Task directions: An exact copy of the entries is required, excluding any pictures.

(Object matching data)
:::::

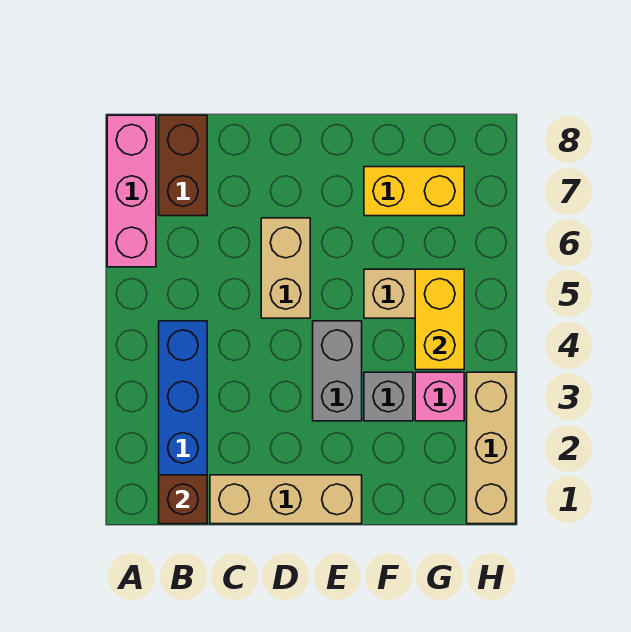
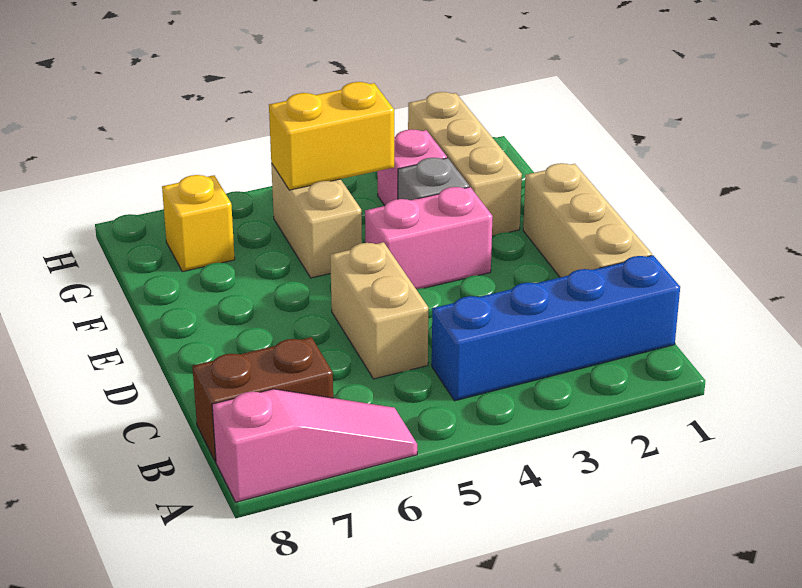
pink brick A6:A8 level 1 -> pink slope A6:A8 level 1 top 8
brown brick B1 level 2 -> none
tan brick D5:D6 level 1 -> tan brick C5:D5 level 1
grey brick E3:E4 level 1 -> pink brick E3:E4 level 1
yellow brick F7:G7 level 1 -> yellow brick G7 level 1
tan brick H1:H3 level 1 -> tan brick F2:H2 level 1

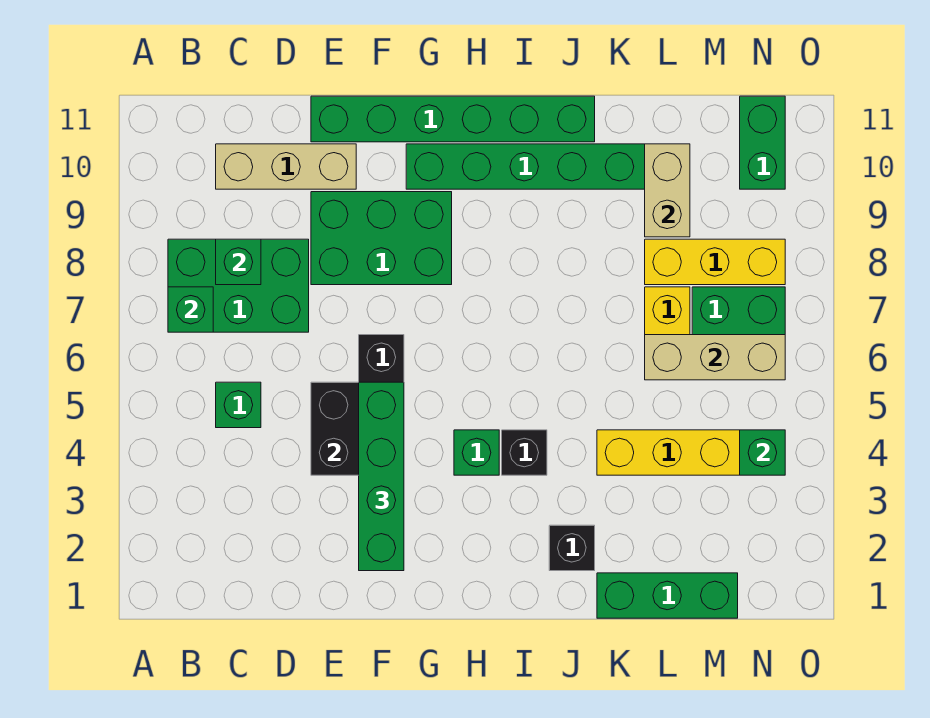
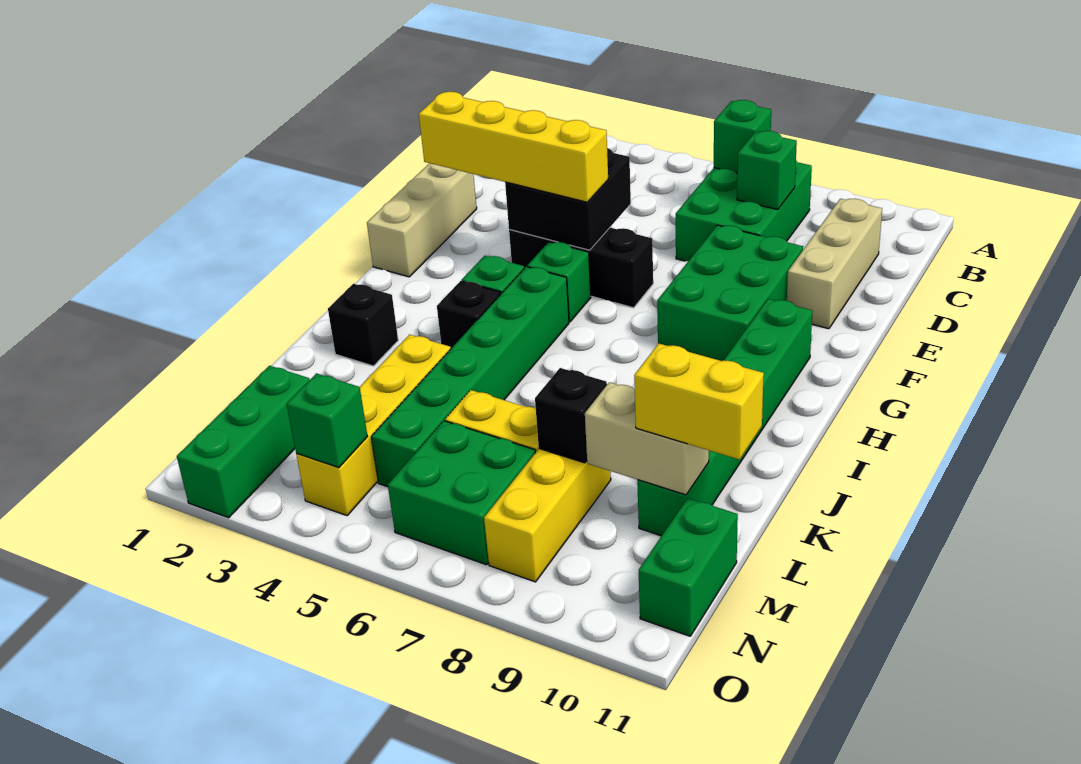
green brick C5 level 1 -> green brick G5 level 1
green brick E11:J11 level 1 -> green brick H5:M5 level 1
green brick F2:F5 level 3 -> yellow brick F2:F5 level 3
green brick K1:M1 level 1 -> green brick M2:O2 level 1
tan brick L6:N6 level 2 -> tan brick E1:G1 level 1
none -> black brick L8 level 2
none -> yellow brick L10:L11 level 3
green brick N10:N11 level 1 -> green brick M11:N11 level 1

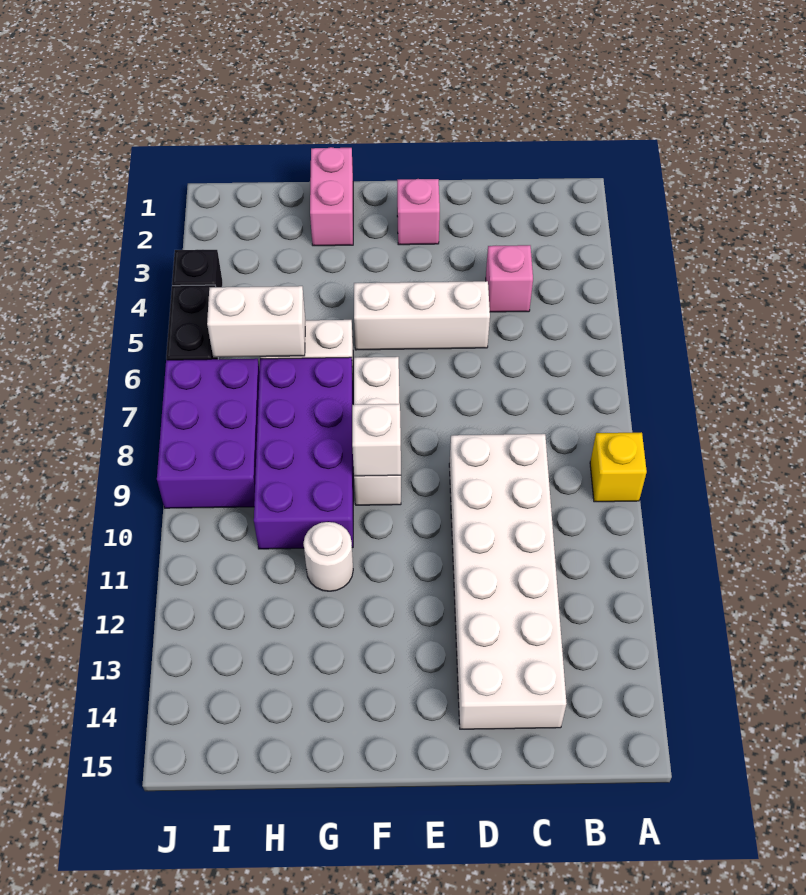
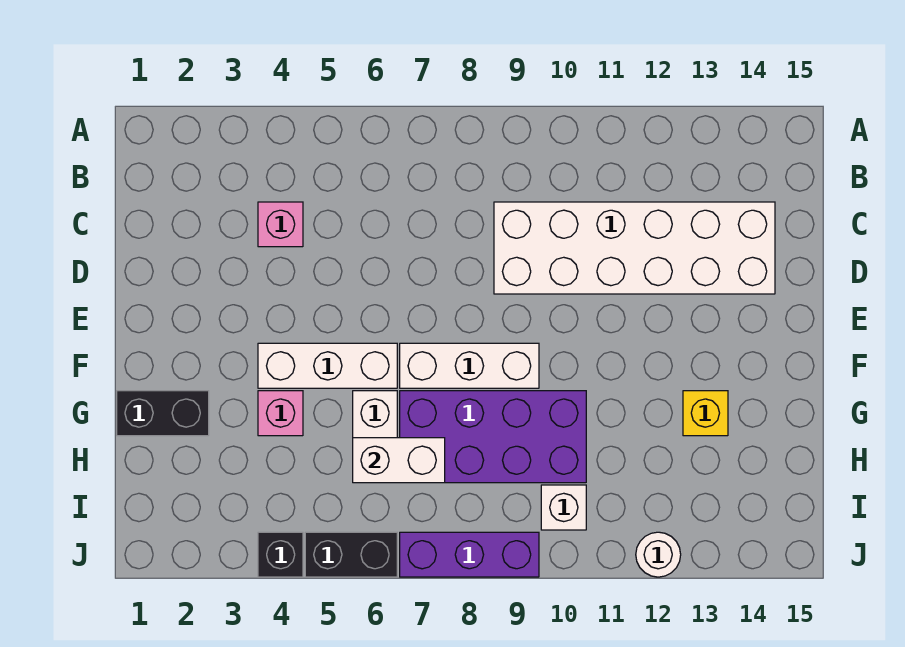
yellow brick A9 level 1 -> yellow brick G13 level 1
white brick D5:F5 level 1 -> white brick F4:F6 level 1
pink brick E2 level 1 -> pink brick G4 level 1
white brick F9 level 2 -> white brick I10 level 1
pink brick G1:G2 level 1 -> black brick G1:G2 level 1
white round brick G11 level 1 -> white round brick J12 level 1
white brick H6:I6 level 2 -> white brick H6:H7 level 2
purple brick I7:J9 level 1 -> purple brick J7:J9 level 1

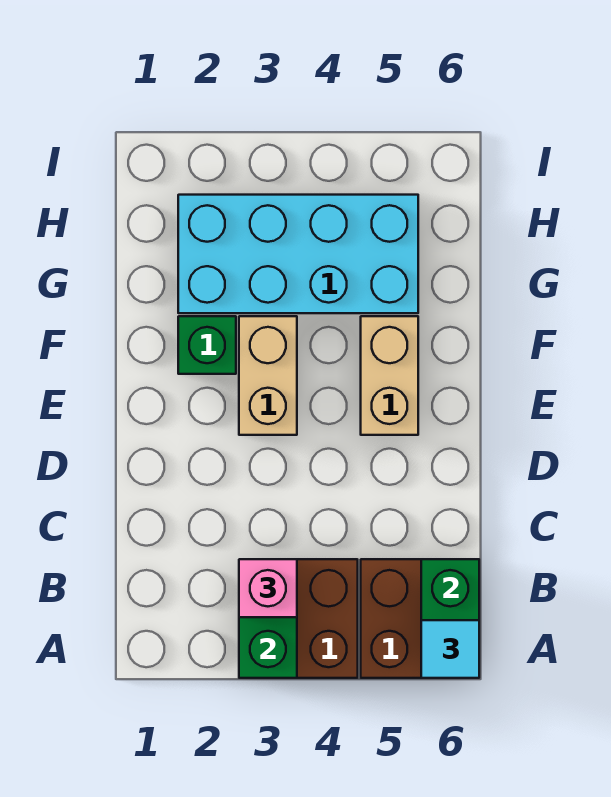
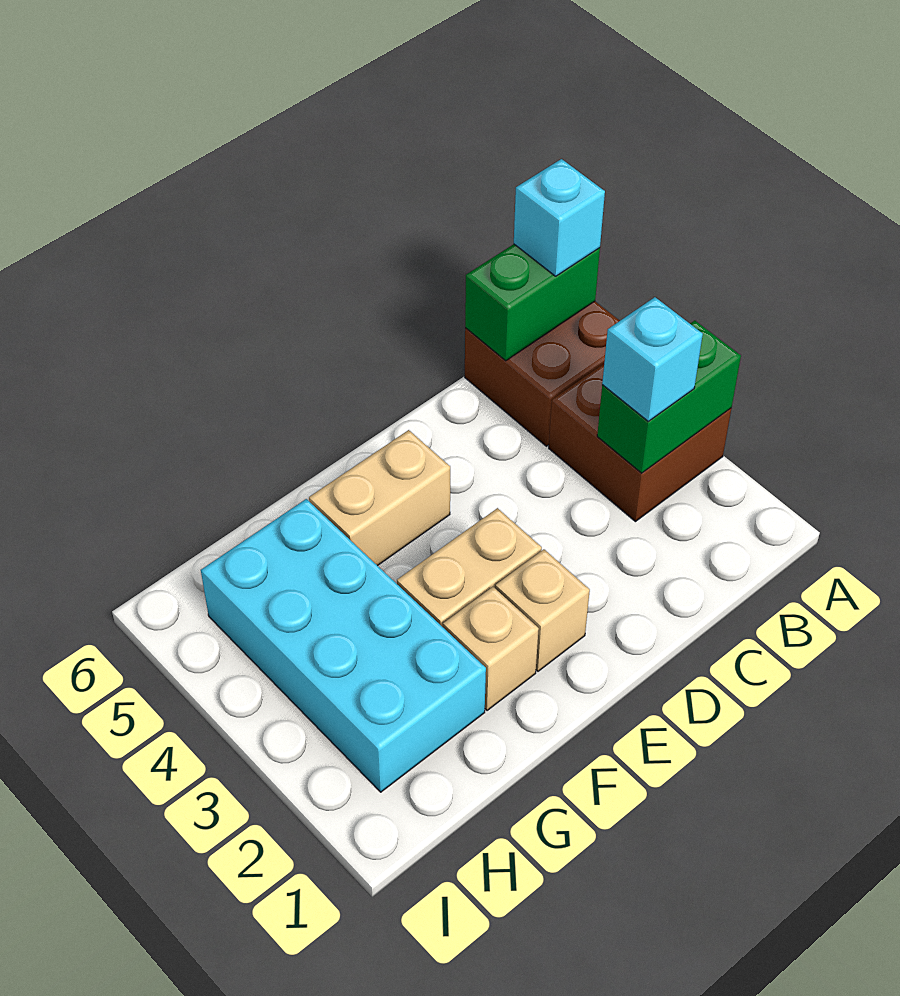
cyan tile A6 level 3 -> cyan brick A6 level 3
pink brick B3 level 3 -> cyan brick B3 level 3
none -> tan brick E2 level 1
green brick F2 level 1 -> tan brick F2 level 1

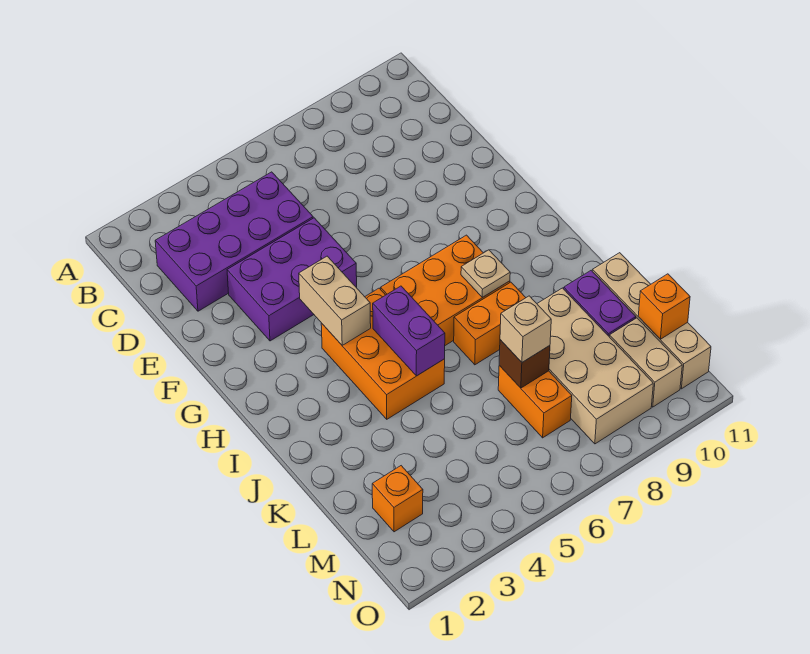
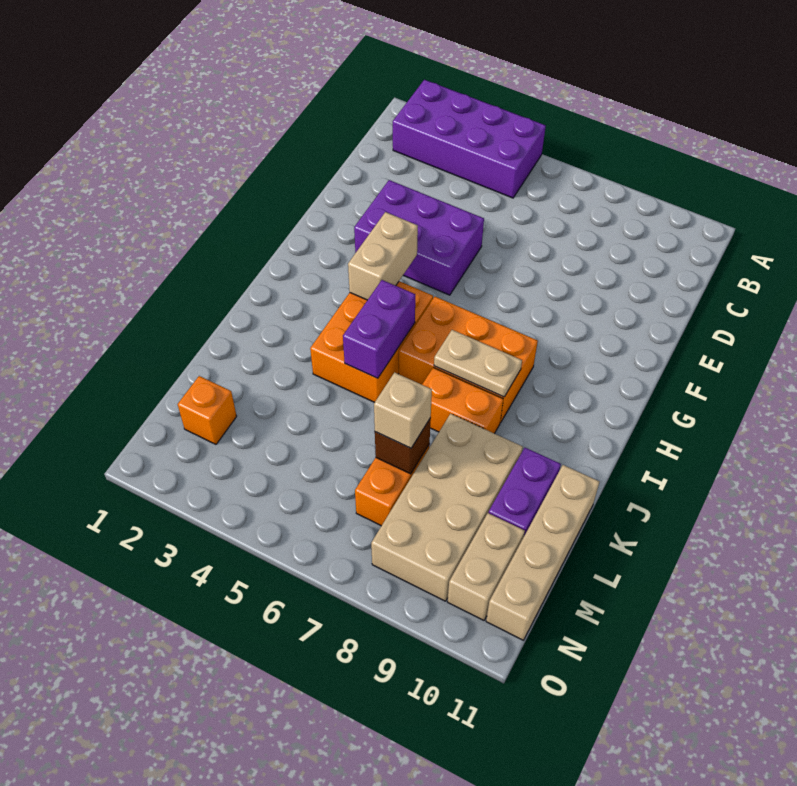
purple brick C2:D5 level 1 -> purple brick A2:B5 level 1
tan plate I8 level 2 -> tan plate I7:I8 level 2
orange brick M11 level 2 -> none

:::::

Solution to this exercise:
pink brick A6:A8 level 1 -> pink slope A6:A8 level 1 top 8
brown brick B1 level 2 -> none
tan brick D5:D6 level 1 -> tan brick C5:D5 level 1
grey brick E3:E4 level 1 -> pink brick E3:E4 level 1
yellow brick F7:G7 level 1 -> yellow brick G7 level 1
tan brick H1:H3 level 1 -> tan brick F2:H2 level 1

green brick C5 level 1 -> green brick G5 level 1
green brick E11:J11 level 1 -> green brick H5:M5 level 1
green brick F2:F5 level 3 -> yellow brick F2:F5 level 3
green brick K1:M1 level 1 -> green brick M2:O2 level 1
tan brick L6:N6 level 2 -> tan brick E1:G1 level 1
none -> black brick L8 level 2
none -> yellow brick L10:L11 level 3
green brick N10:N11 level 1 -> green brick M11:N11 level 1

yellow brick A9 level 1 -> yellow brick G13 level 1
white brick D5:F5 level 1 -> white brick F4:F6 level 1
pink brick E2 level 1 -> pink brick G4 level 1
white brick F9 level 2 -> white brick I10 level 1
pink brick G1:G2 level 1 -> black brick G1:G2 level 1
white round brick G11 level 1 -> white round brick J12 level 1
white brick H6:I6 level 2 -> white brick H6:H7 level 2
purple brick I7:J9 level 1 -> purple brick J7:J9 level 1

cyan tile A6 level 3 -> cyan brick A6 level 3
pink brick B3 level 3 -> cyan brick B3 level 3
none -> tan brick E2 level 1
green brick F2 level 1 -> tan brick F2 level 1

purple brick C2:D5 level 1 -> purple brick A2:B5 level 1
tan plate I8 level 2 -> tan plate I7:I8 level 2
orange brick M11 level 2 -> none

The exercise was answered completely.